Stated goal
Locate the line that contains "Segment: stroma. Return". Reproduce it and all following lines up to the end of the material, exactly and with nothing added.

Records supplied
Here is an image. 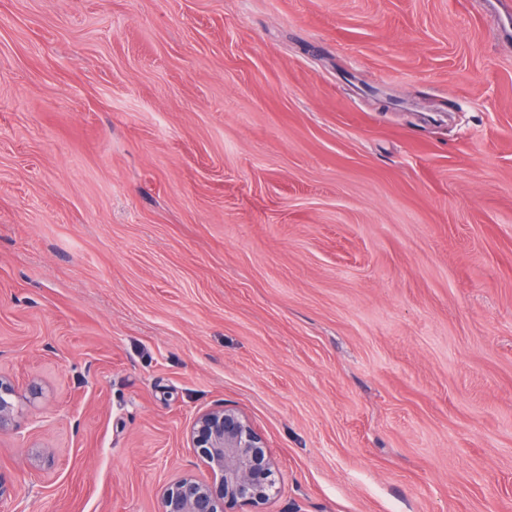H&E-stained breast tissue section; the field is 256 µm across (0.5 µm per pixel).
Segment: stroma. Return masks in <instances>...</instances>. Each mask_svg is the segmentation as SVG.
Segmentation results:
<instances>
[{
	"instance_id": "35a3bbf8",
	"label": "stroma",
	"mask_w": 512,
	"mask_h": 512,
	"mask_svg": "<svg viewBox=\"0 0 512 512\" xmlns=\"http://www.w3.org/2000/svg\"><path fill=\"white\" fill-rule=\"evenodd\" d=\"M16 512H159L227 407L263 512H512V19L0 0Z\"/></svg>"
}]
</instances>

Task solution
Segment: stroma. Return masks in <instances>...</instances>. Each mask_svg is the segmentation as SVG.
Segmentation results:
<instances>
[{
	"instance_id": "35a3bbf8",
	"label": "stroma",
	"mask_w": 512,
	"mask_h": 512,
	"mask_svg": "<svg viewBox=\"0 0 512 512\" xmlns=\"http://www.w3.org/2000/svg\"><path fill=\"white\" fill-rule=\"evenodd\" d=\"M16 512H159L227 407L263 512H512V19L0 0Z\"/></svg>"
}]
</instances>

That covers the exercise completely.